[Recorded data]
^^^^

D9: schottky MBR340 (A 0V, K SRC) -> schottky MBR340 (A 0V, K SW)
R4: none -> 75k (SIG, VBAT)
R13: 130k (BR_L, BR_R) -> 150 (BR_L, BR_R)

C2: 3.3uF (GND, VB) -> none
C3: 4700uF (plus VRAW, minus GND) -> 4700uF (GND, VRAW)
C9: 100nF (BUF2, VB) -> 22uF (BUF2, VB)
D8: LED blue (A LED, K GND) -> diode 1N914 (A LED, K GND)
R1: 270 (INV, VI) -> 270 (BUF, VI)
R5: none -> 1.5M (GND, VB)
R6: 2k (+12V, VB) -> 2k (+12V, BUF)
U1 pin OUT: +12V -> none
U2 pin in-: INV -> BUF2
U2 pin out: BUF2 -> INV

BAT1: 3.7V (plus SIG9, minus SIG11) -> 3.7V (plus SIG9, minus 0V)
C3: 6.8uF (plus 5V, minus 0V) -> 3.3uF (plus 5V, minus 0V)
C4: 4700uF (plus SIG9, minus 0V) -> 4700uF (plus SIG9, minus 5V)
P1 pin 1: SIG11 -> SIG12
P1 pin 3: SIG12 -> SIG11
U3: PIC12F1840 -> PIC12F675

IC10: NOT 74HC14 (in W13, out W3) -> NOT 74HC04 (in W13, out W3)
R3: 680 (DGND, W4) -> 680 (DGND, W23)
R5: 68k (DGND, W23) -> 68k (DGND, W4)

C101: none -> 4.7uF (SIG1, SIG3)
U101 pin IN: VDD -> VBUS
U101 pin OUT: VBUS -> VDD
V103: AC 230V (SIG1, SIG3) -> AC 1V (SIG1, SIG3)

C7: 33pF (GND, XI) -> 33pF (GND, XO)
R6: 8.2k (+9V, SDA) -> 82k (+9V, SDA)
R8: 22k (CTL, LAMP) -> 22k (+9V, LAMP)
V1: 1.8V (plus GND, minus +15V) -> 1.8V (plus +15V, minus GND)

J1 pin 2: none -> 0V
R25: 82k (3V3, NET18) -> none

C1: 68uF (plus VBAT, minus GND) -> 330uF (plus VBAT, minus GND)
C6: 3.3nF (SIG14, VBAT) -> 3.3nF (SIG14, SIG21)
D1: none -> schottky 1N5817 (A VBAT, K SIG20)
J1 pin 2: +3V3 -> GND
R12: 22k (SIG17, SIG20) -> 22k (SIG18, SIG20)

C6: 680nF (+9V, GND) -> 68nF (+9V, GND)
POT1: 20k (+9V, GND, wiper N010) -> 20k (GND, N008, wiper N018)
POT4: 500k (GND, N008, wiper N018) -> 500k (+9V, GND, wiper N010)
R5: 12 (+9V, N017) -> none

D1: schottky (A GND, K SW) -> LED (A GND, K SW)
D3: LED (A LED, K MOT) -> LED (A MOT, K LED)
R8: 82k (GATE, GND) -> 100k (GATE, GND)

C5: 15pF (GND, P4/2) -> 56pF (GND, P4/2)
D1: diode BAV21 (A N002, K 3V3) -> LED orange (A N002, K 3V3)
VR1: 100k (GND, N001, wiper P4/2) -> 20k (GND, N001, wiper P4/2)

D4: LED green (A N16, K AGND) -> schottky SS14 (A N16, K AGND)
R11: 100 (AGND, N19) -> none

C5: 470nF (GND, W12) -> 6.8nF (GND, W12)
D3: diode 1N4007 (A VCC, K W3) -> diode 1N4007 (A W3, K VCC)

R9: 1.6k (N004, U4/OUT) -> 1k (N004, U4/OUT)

^^^^

**Activity**
Answer with a single number, the count of lines in the data that contain "DGND".

**Written answer**
2